### Information provided

_ _ _ _ _

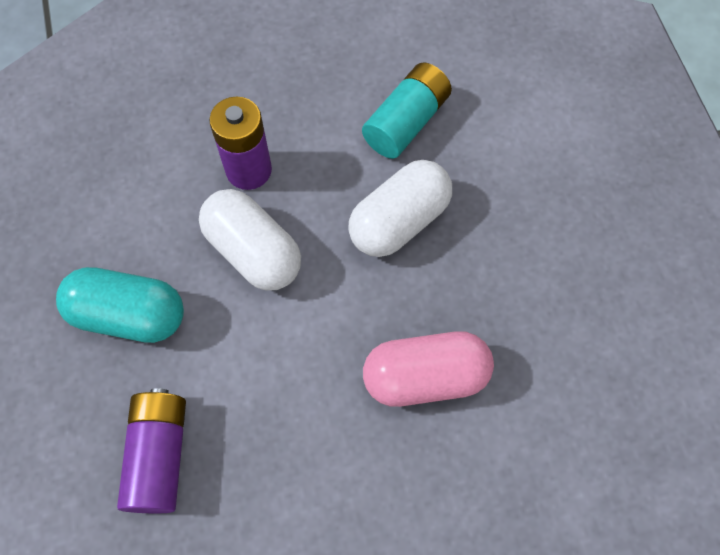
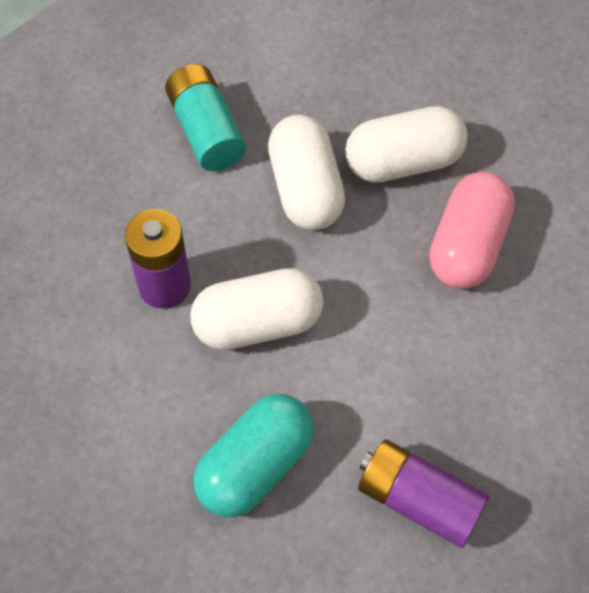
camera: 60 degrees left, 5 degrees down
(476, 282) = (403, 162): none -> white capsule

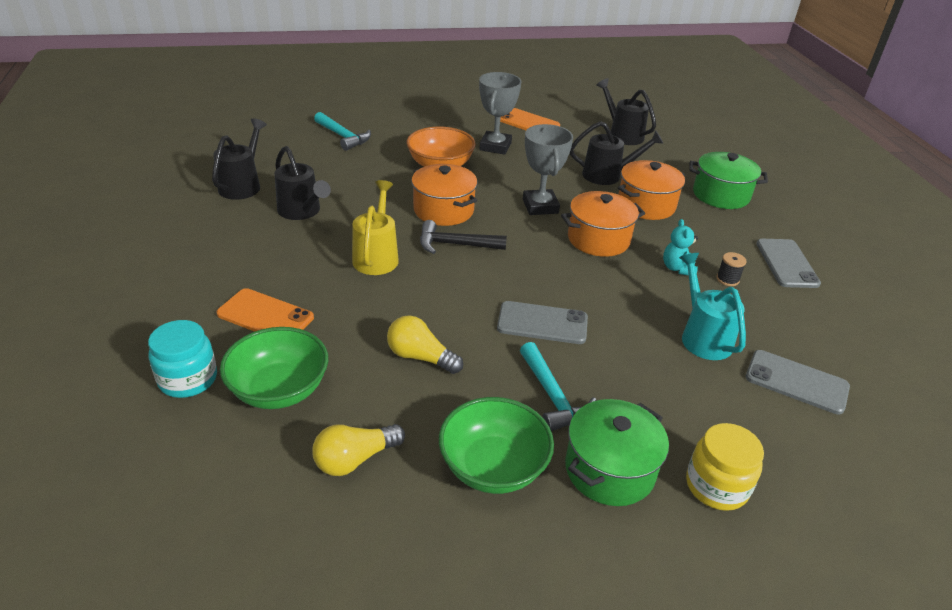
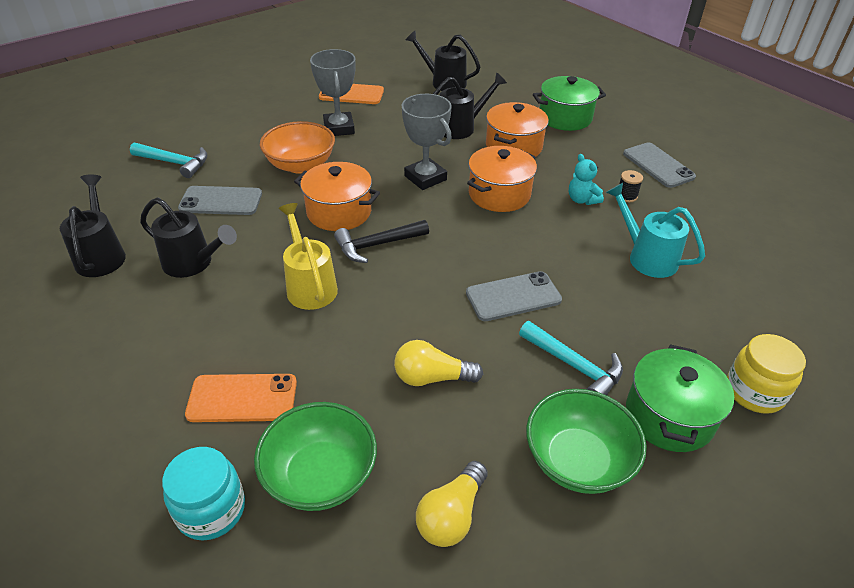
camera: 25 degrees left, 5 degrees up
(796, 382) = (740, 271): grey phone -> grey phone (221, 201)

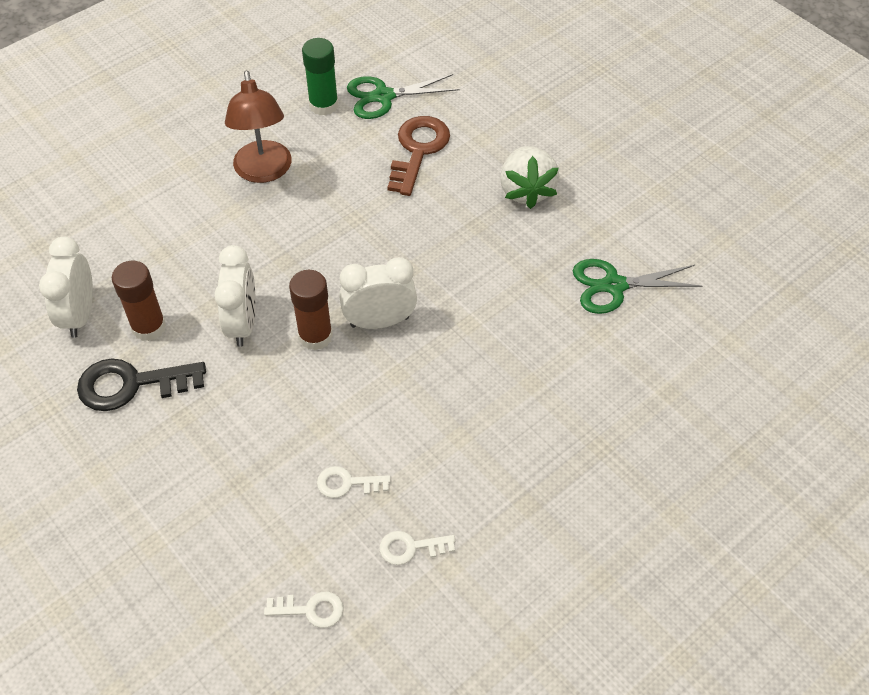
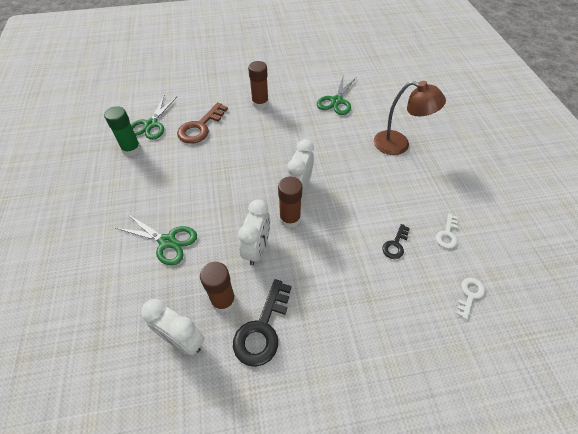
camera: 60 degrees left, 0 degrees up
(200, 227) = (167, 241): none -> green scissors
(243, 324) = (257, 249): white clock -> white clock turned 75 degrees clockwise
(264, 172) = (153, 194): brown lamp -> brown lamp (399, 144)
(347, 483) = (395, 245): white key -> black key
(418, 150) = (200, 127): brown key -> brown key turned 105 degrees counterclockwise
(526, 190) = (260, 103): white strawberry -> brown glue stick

_ _ _ _ _

### What is required
Using the entries above, extract exactly the lines from the one that contains "(796, 382) = (740, 271): grey" through the one that contains "(347, 483) = (395, 245): white". Do not carry over any pictures.

### Result for this exercise
(796, 382) = (740, 271): grey phone -> grey phone (221, 201)

camera: 60 degrees left, 0 degrees up
(200, 227) = (167, 241): none -> green scissors
(243, 324) = (257, 249): white clock -> white clock turned 75 degrees clockwise
(264, 172) = (153, 194): brown lamp -> brown lamp (399, 144)
(347, 483) = (395, 245): white key -> black key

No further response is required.